» Extracted records
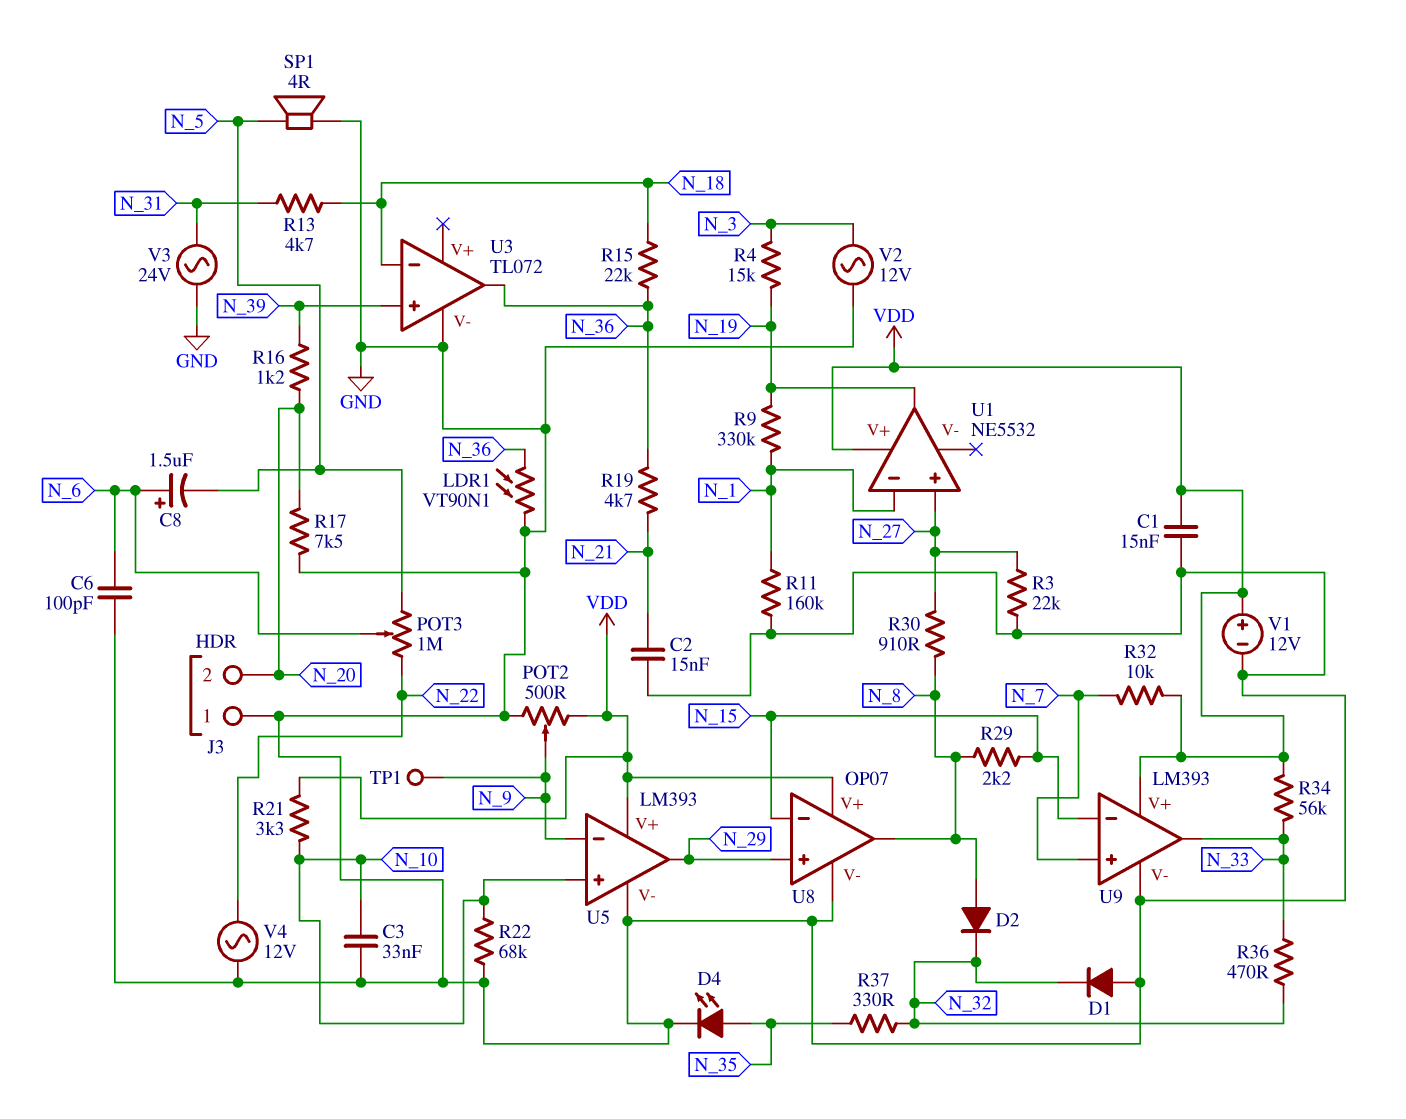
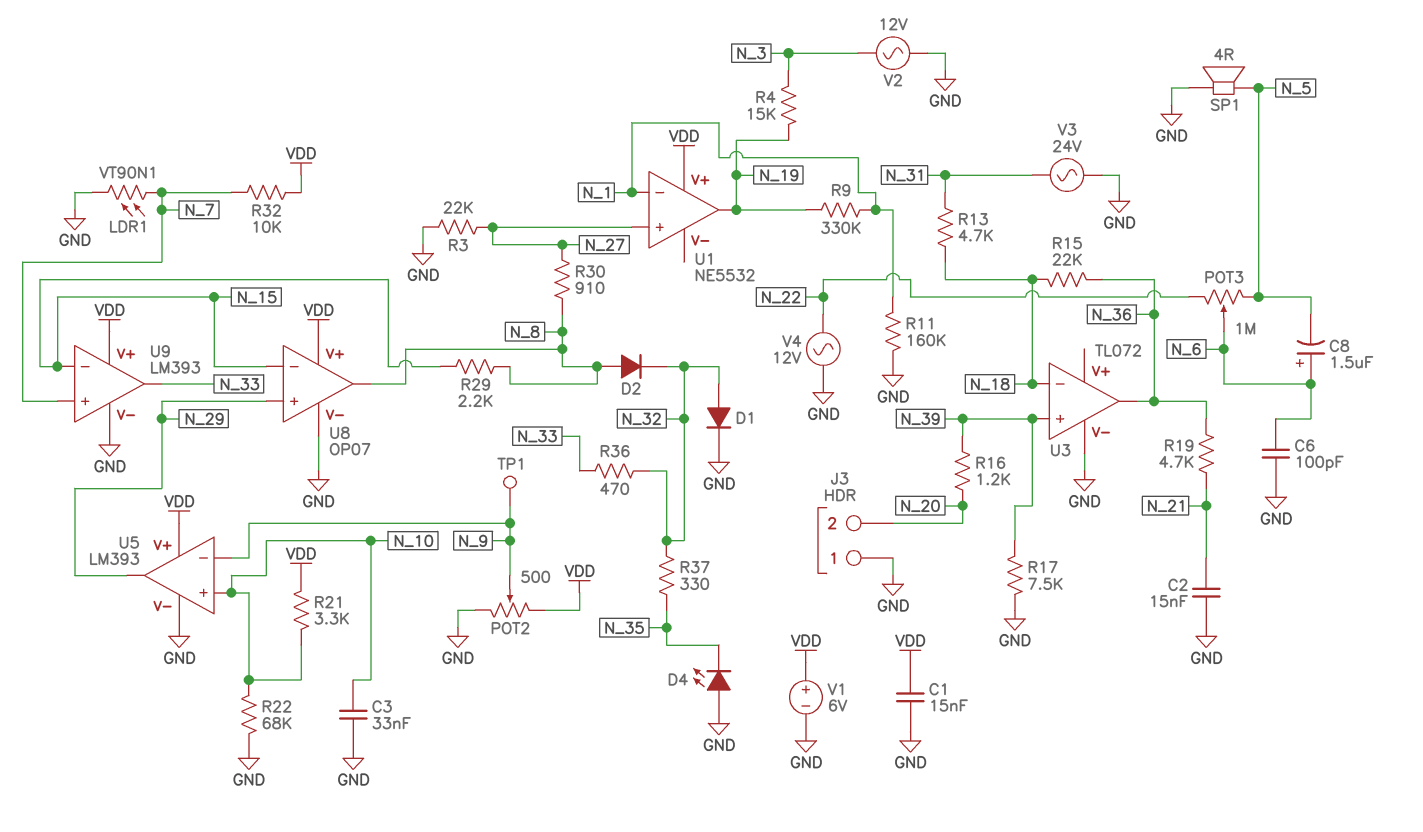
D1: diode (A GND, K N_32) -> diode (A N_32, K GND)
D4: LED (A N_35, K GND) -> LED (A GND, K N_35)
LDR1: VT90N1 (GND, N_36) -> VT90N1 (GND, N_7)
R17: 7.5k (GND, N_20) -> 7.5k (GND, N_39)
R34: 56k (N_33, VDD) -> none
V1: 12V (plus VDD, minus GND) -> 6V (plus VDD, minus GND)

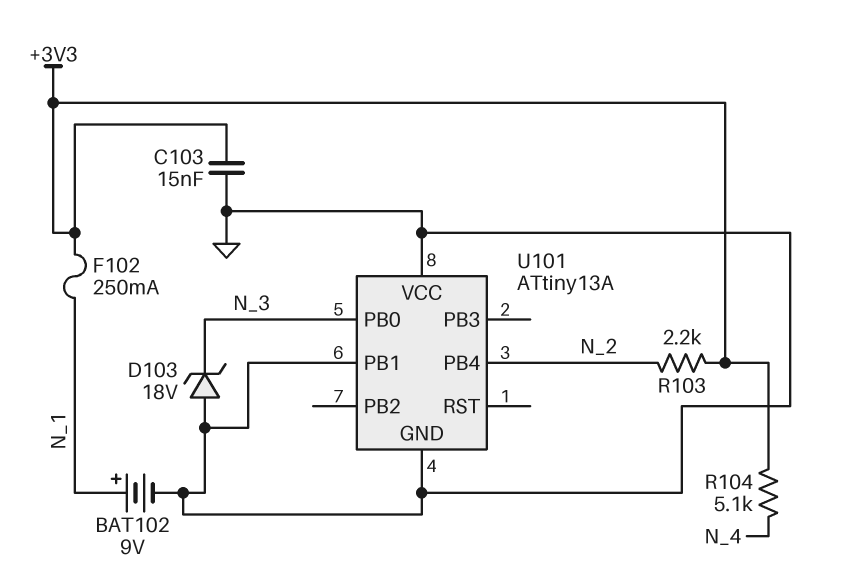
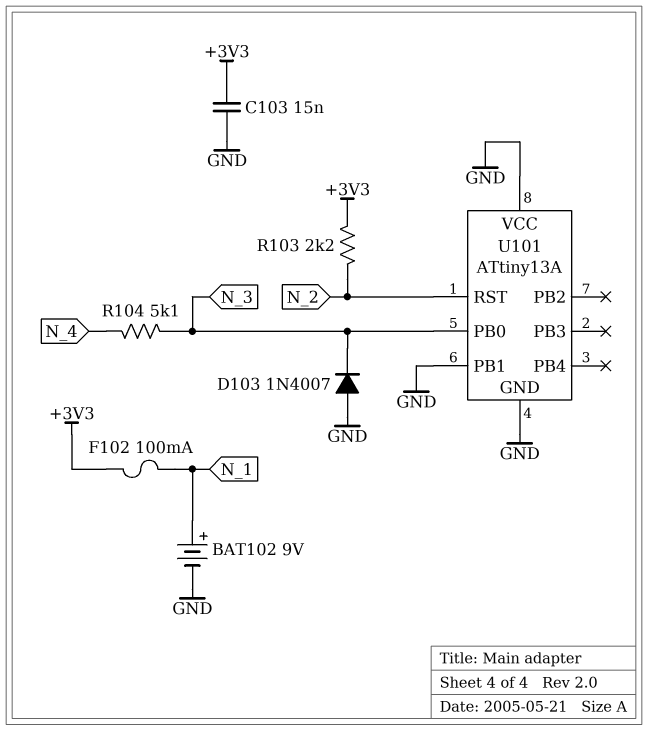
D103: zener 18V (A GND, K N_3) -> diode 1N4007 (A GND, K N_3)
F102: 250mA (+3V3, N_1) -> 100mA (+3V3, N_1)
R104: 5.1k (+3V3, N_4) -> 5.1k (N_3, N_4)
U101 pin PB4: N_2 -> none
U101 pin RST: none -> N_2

---

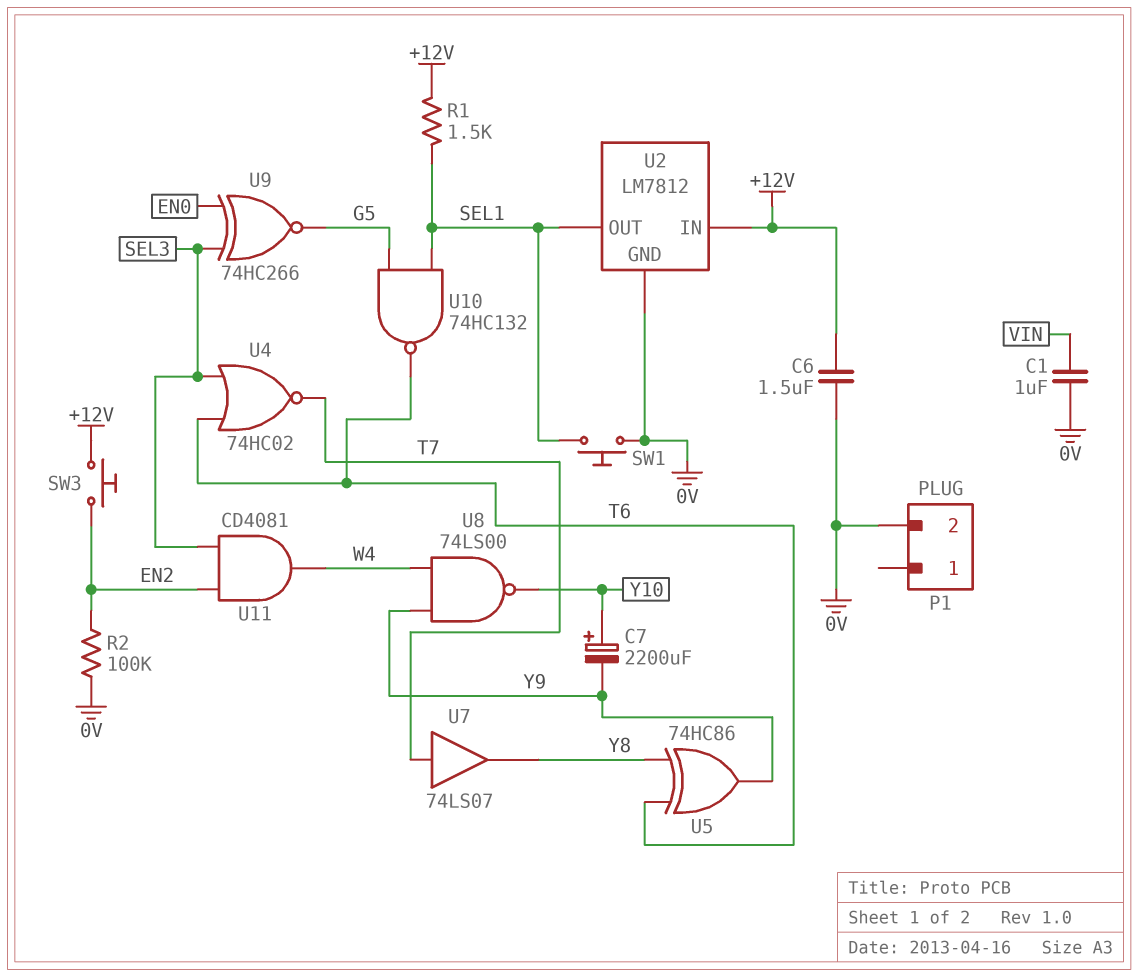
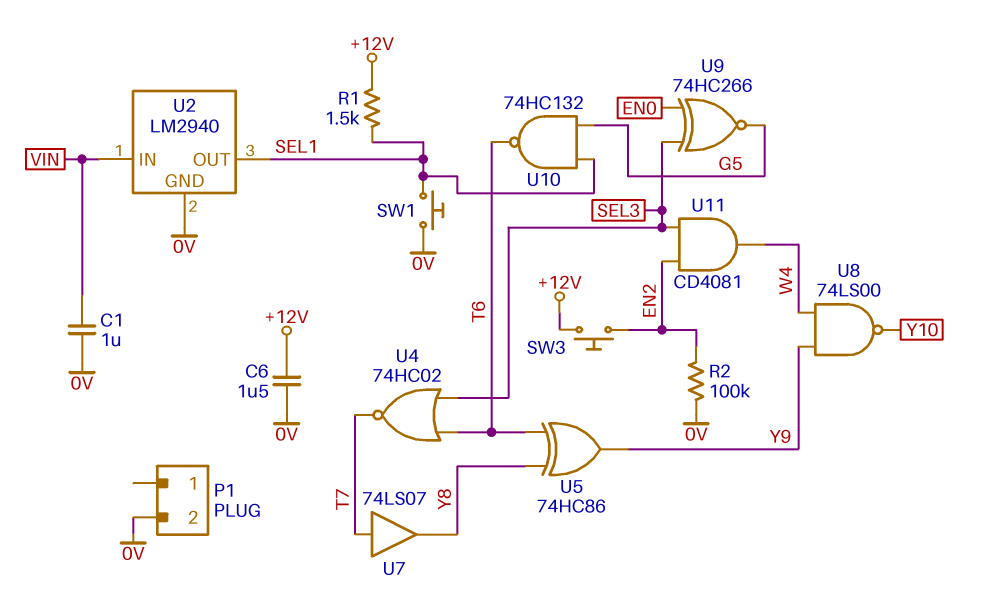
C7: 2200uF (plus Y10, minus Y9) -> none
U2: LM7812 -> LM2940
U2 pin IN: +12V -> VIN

» Action item
After locating "D1: diode (A" and "U101 pin RST: none -> N_2" in the records above, return exactly the line holding each one and every line between them; leave out the pictures.

» Response
D1: diode (A GND, K N_32) -> diode (A N_32, K GND)
D4: LED (A N_35, K GND) -> LED (A GND, K N_35)
LDR1: VT90N1 (GND, N_36) -> VT90N1 (GND, N_7)
R17: 7.5k (GND, N_20) -> 7.5k (GND, N_39)
R34: 56k (N_33, VDD) -> none
V1: 12V (plus VDD, minus GND) -> 6V (plus VDD, minus GND)

D103: zener 18V (A GND, K N_3) -> diode 1N4007 (A GND, K N_3)
F102: 250mA (+3V3, N_1) -> 100mA (+3V3, N_1)
R104: 5.1k (+3V3, N_4) -> 5.1k (N_3, N_4)
U101 pin PB4: N_2 -> none
U101 pin RST: none -> N_2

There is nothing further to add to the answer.